## Job
Check the material that follows for the word "turquoise" and say how many lines contain it, with no other words.

## Records shown
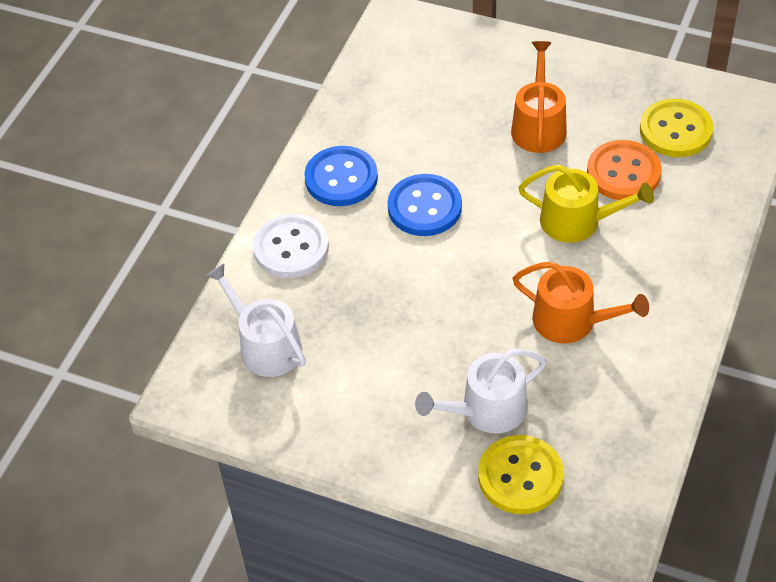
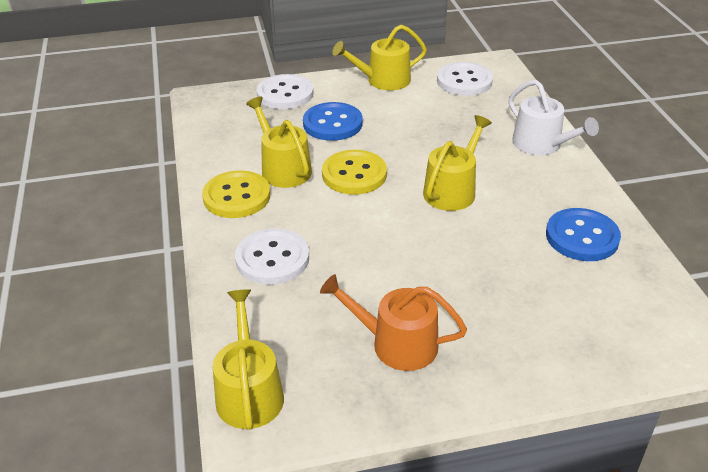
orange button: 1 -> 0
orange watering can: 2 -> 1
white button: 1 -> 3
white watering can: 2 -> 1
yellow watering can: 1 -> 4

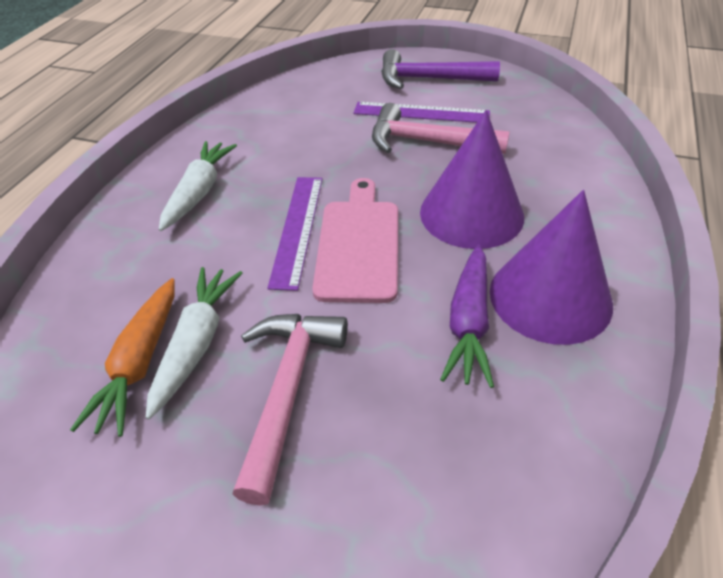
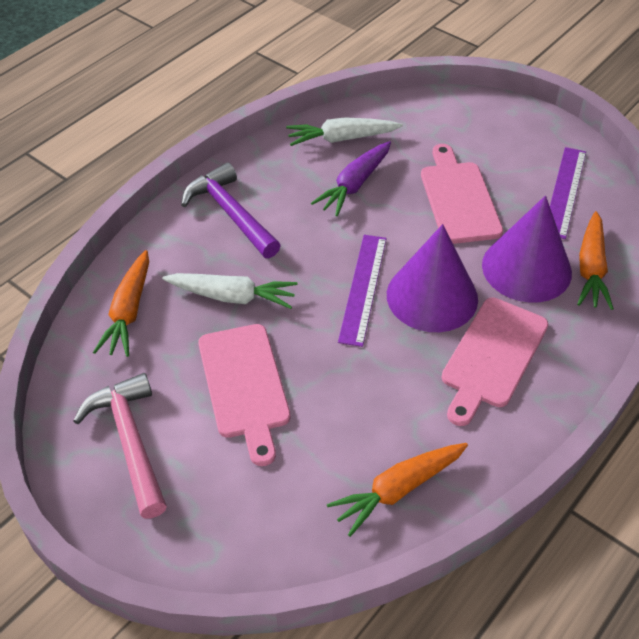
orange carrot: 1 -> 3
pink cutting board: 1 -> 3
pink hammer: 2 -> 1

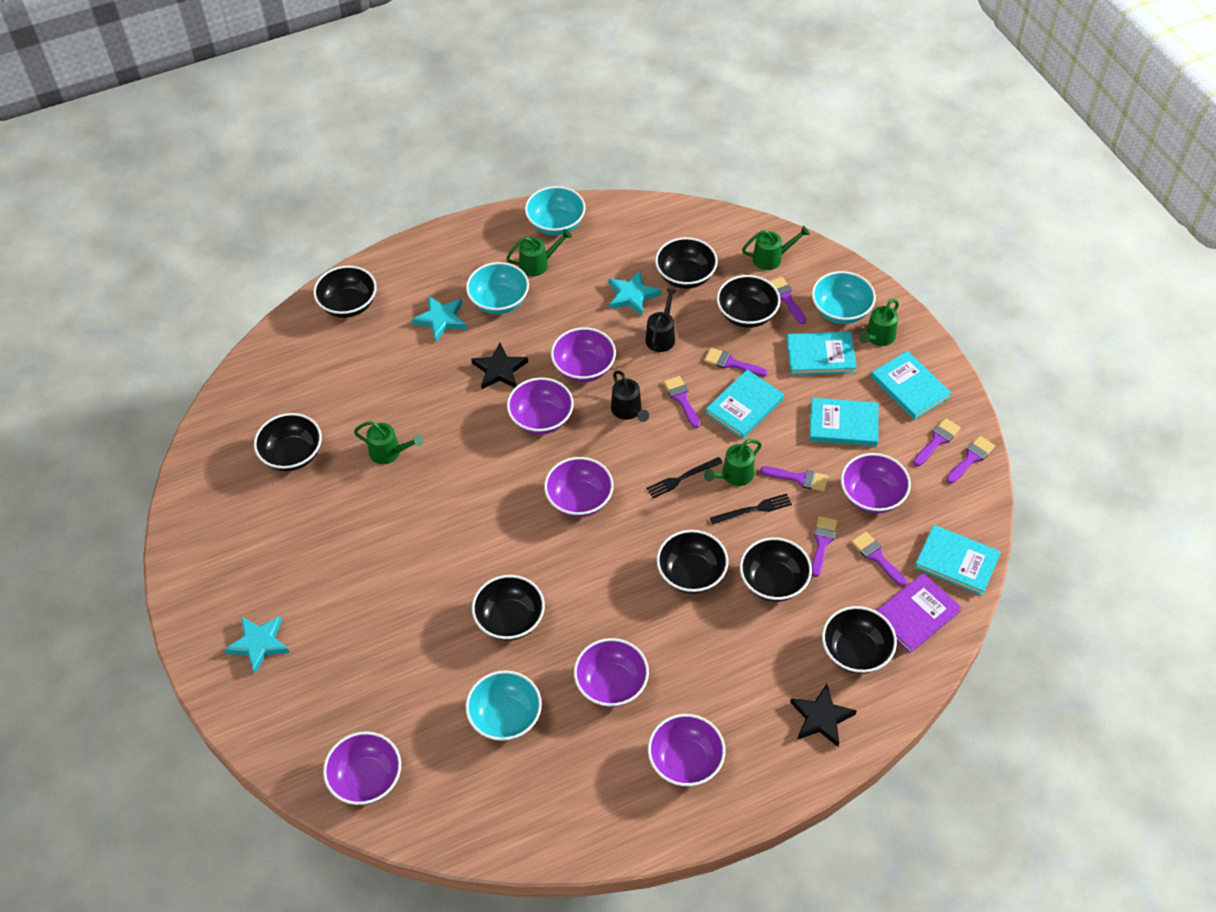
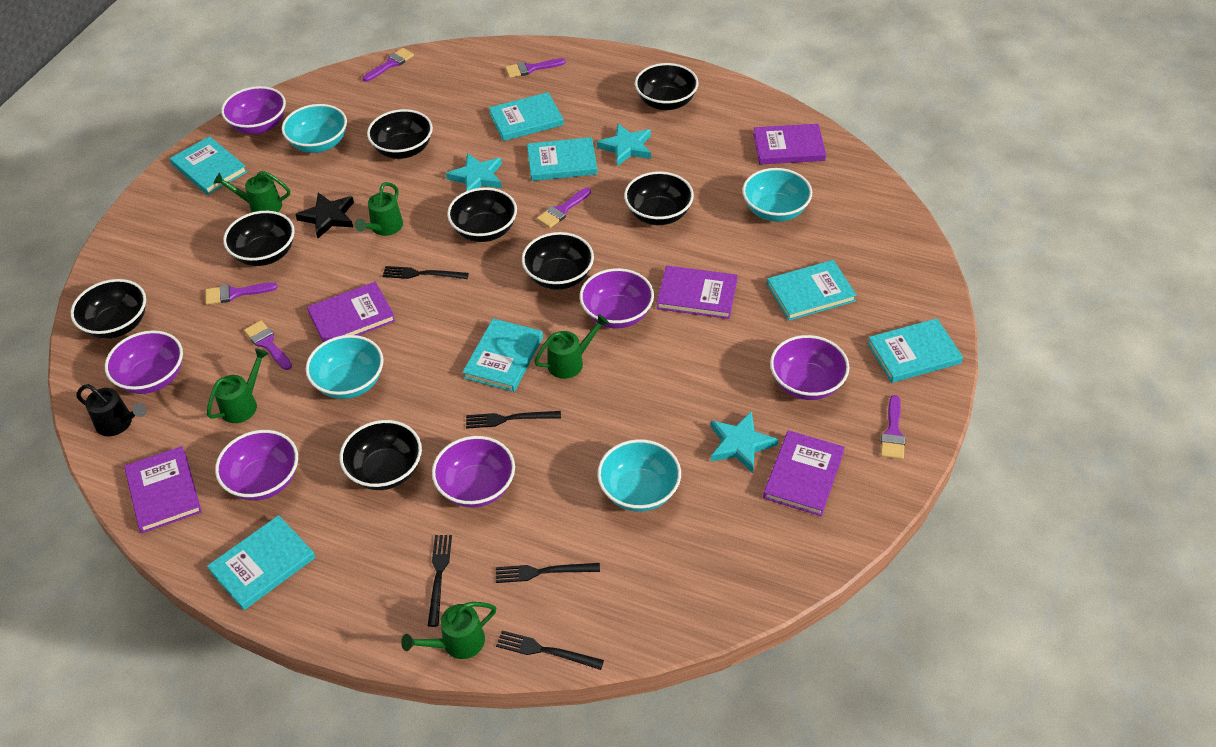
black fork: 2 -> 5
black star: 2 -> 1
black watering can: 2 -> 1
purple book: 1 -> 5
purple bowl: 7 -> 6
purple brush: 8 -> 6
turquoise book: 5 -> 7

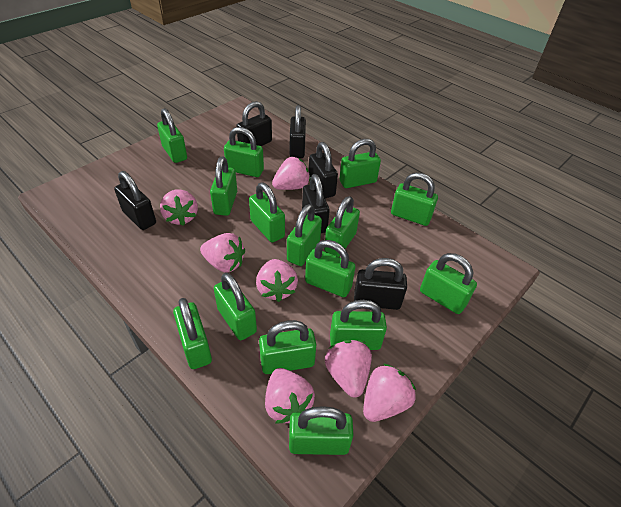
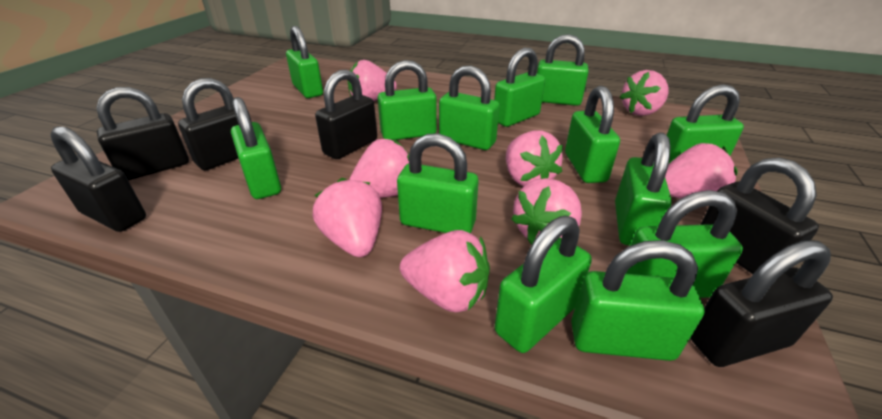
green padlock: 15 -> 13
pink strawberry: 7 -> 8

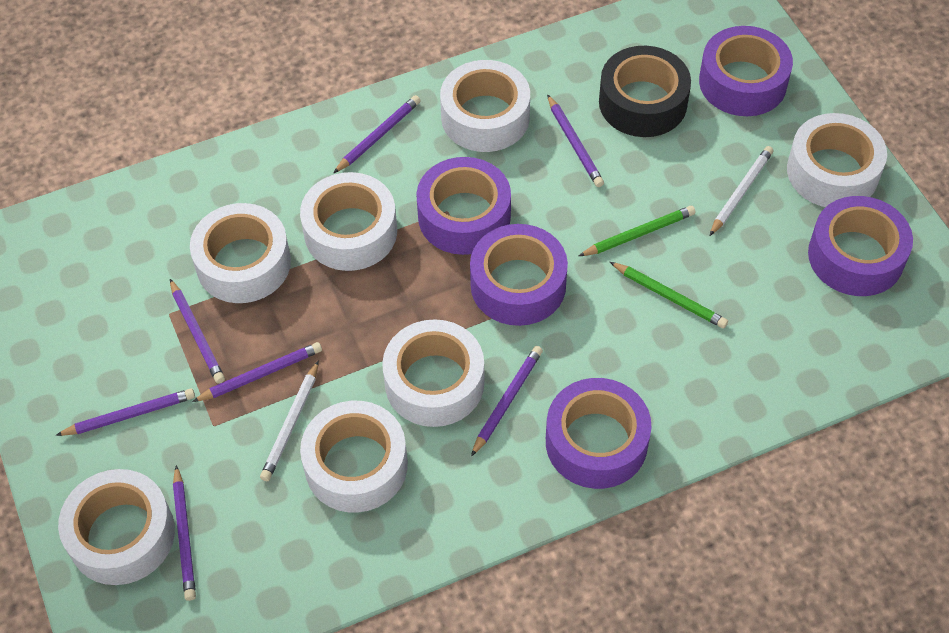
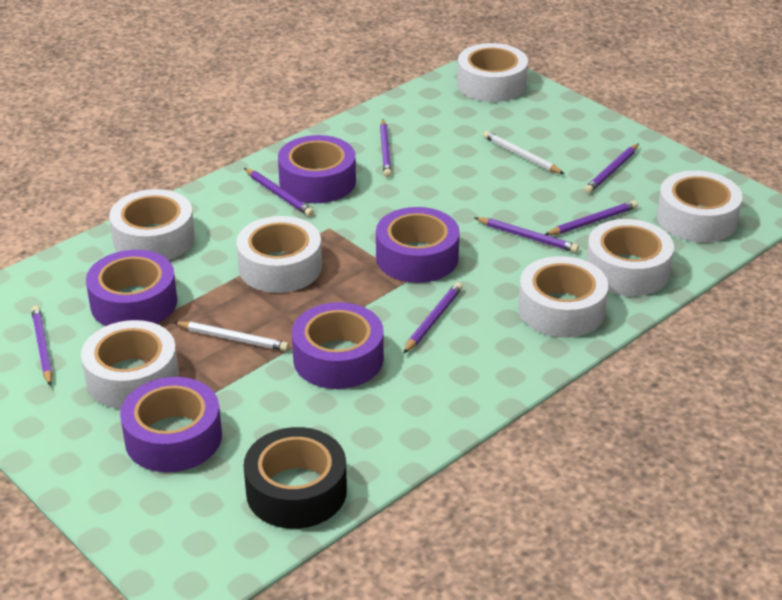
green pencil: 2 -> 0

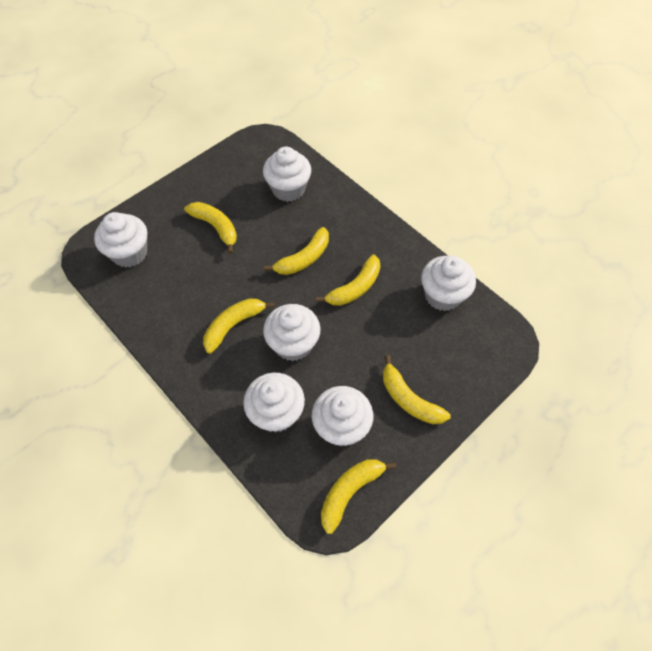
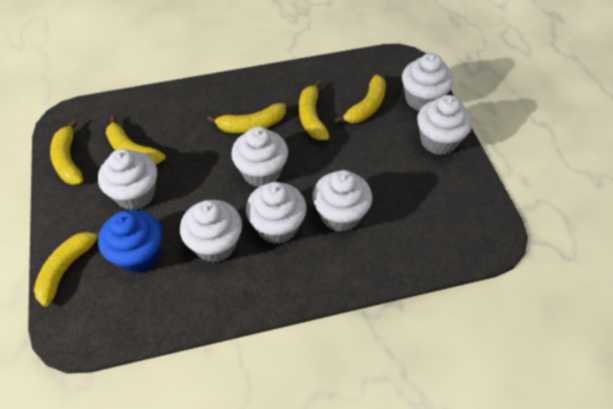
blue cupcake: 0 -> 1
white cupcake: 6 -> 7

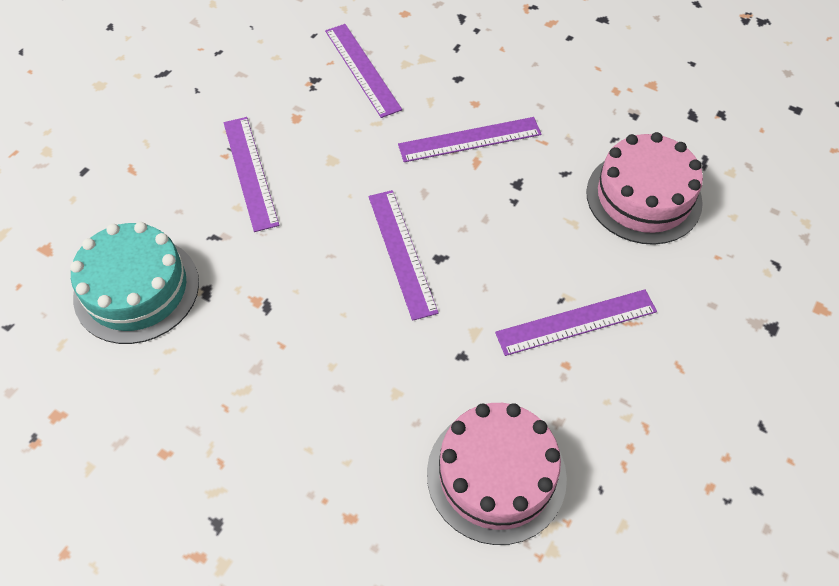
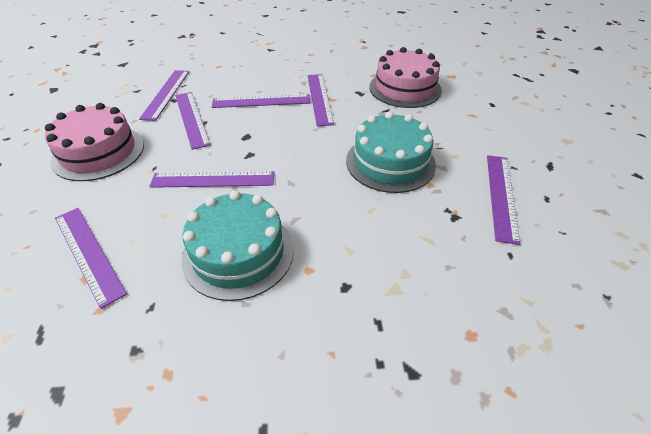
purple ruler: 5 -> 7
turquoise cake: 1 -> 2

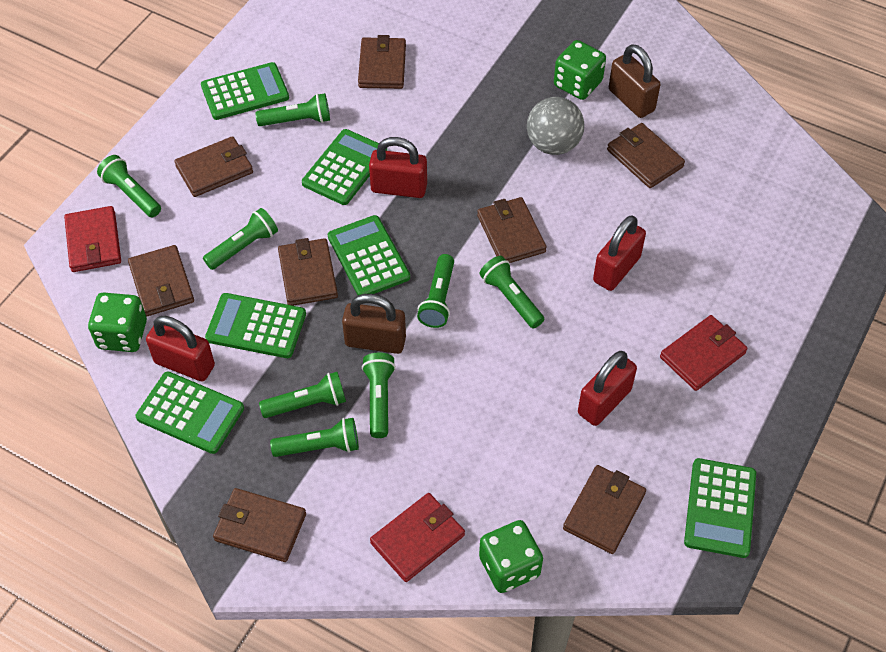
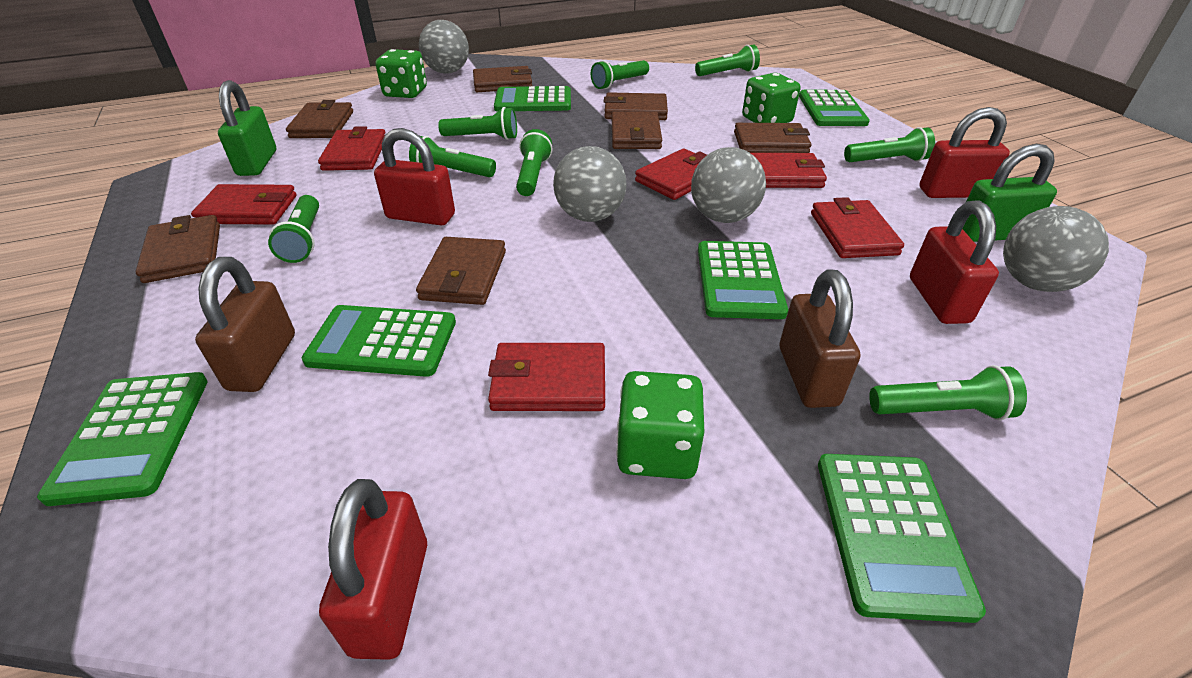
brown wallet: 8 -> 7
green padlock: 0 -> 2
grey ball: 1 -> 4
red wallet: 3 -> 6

## Task answer
2